_Items listed in a dataset_:
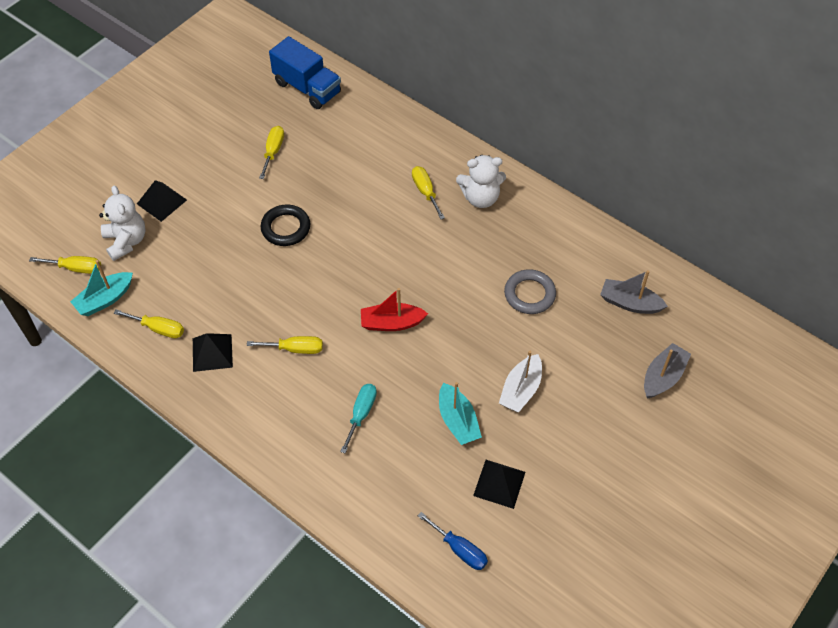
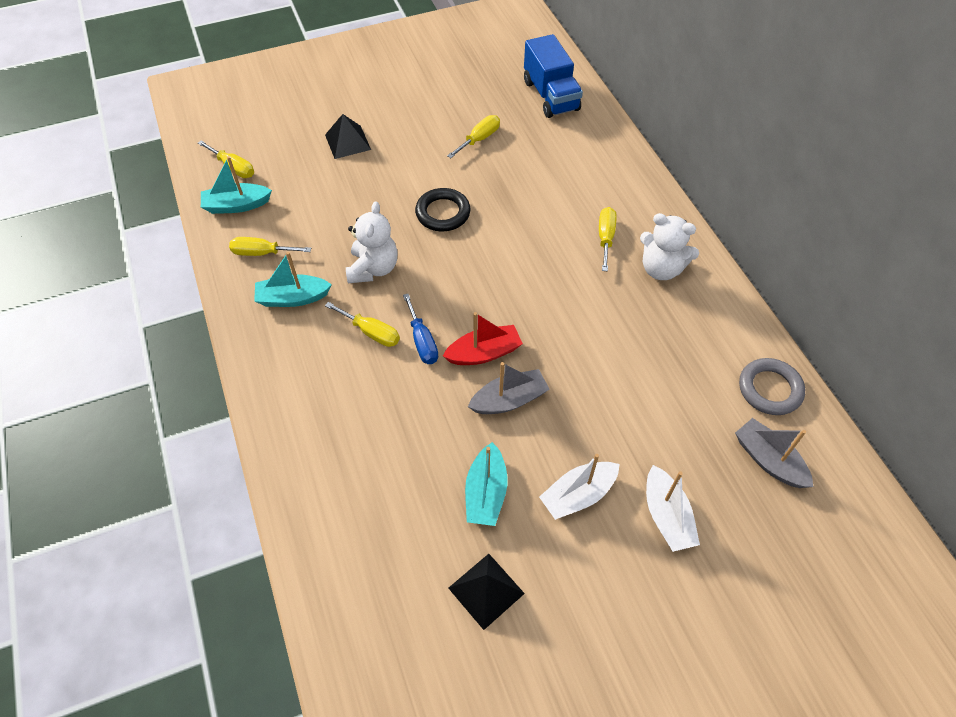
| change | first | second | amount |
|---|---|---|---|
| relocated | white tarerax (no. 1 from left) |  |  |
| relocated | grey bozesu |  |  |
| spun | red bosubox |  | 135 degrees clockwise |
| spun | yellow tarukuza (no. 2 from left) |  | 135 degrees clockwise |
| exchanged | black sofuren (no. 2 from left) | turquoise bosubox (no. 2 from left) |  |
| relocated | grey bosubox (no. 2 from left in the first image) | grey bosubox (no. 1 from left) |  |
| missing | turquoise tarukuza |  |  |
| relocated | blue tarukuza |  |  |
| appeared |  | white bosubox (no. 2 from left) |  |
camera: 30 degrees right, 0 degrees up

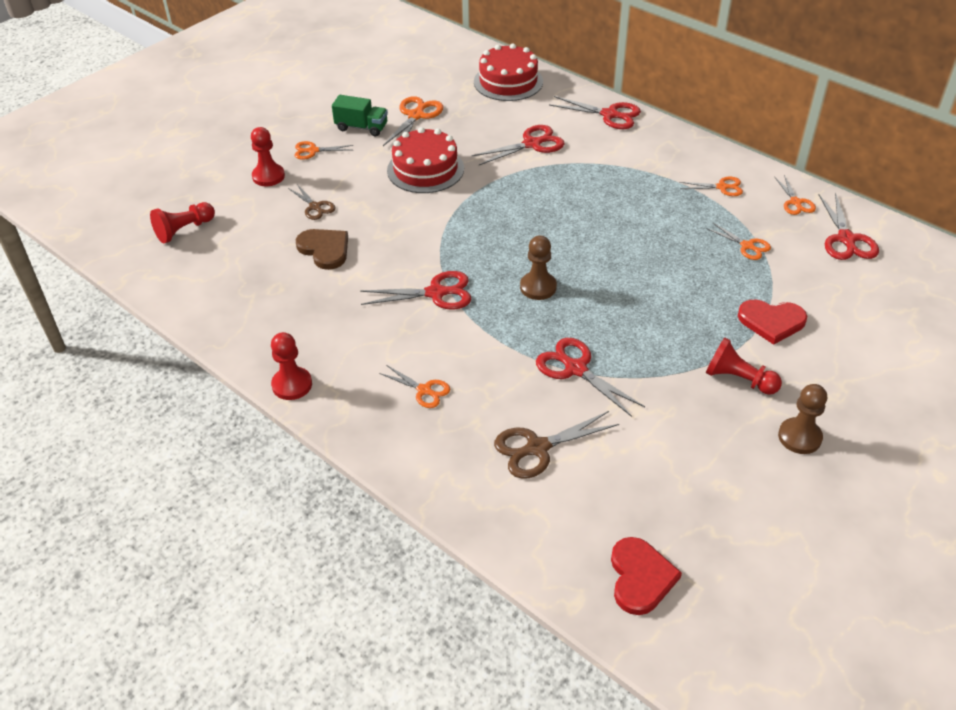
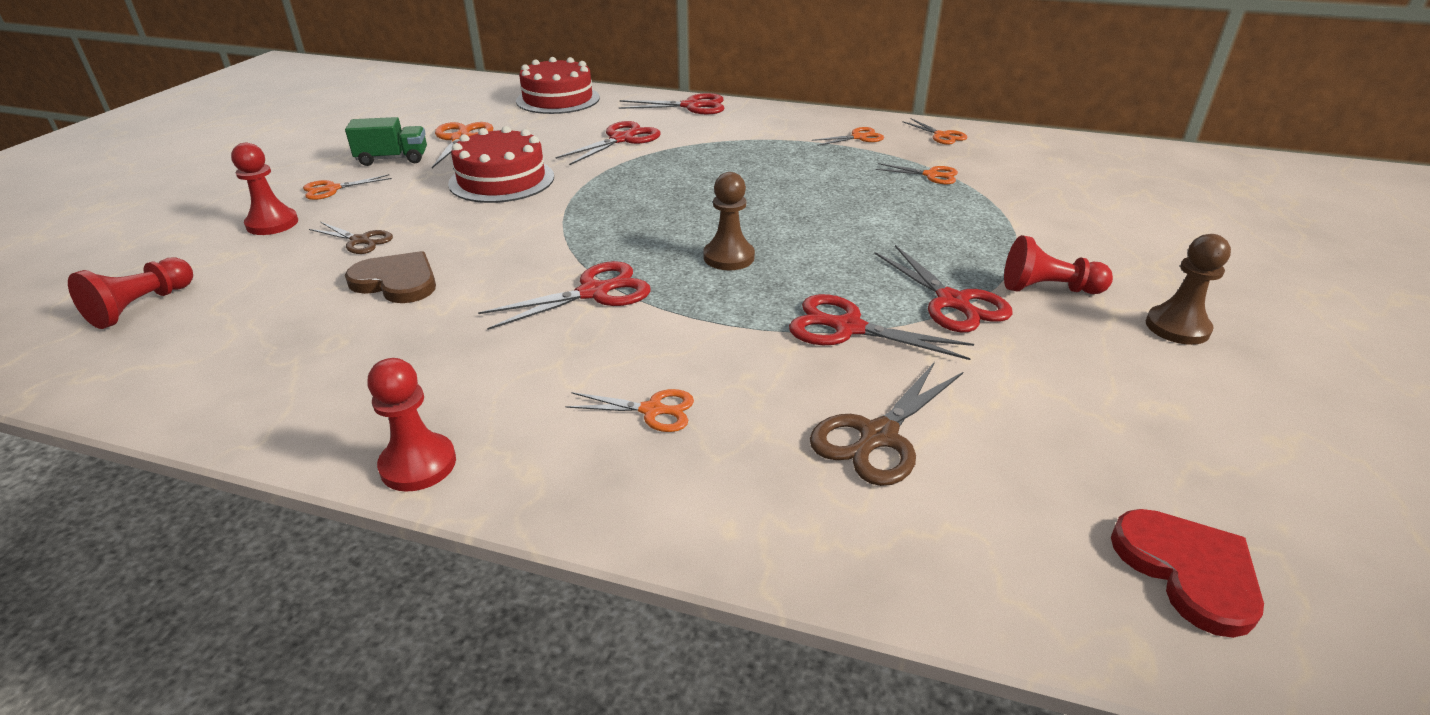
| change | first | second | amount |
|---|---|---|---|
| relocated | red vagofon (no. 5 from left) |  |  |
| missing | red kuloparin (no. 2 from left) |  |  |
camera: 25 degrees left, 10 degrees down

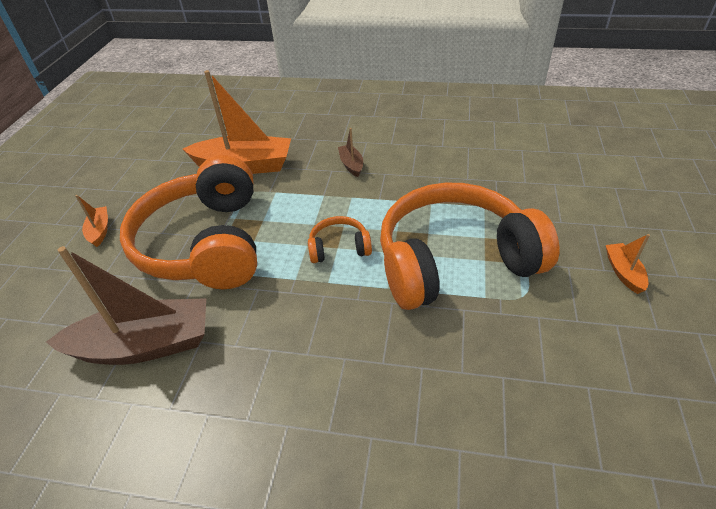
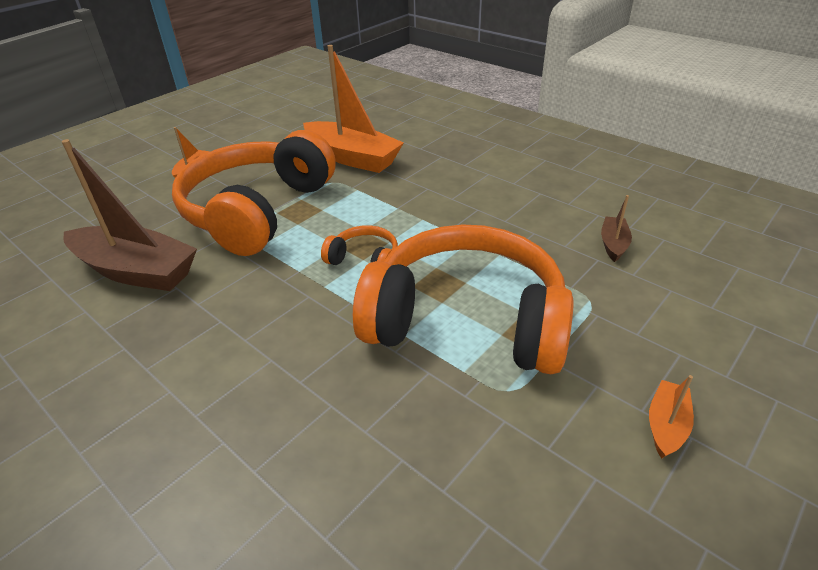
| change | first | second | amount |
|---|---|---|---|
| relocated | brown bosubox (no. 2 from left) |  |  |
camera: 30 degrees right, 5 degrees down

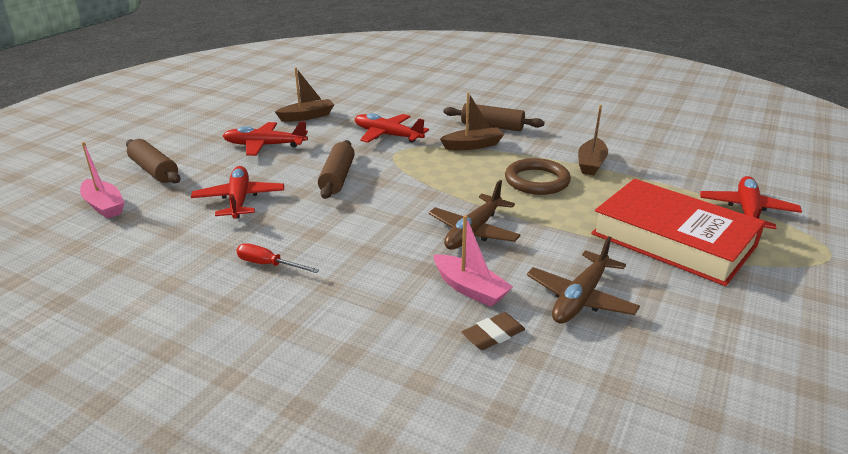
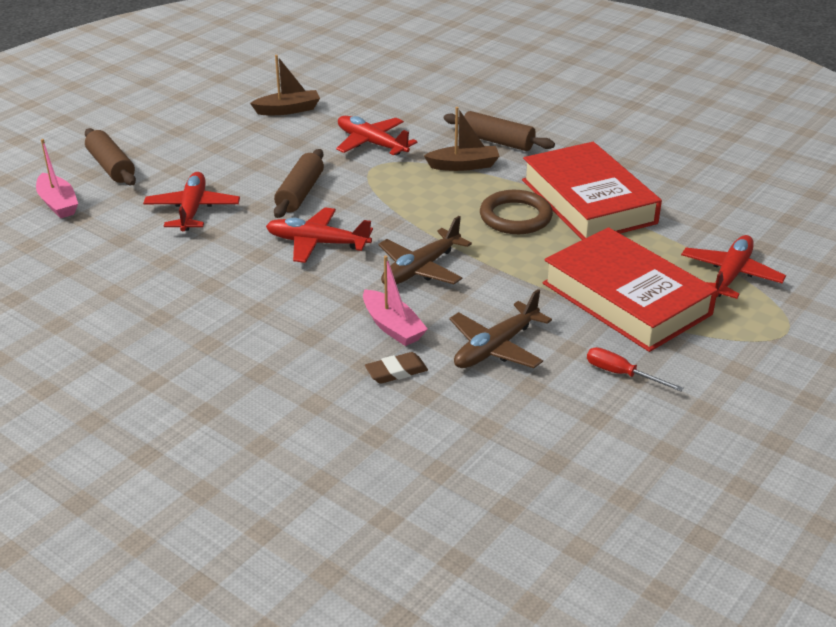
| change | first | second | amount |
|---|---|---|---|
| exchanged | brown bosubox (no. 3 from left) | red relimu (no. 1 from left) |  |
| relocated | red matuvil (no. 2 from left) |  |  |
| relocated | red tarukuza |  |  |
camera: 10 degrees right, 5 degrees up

_WHAT THE TASK ASKS_: If a line comes after the line with "exchanged | black", it stays out; print exactly every line from the start of the entries up to and including that line, but no pictures.

_WRITTEN ANSWER_:
| change | first | second | amount |
|---|---|---|---|
| relocated | white tarerax (no. 1 from left) |  |  |
| relocated | grey bozesu |  |  |
| spun | red bosubox |  | 135 degrees clockwise |
| spun | yellow tarukuza (no. 2 from left) |  | 135 degrees clockwise |
| exchanged | black sofuren (no. 2 from left) | turquoise bosubox (no. 2 from left) |  |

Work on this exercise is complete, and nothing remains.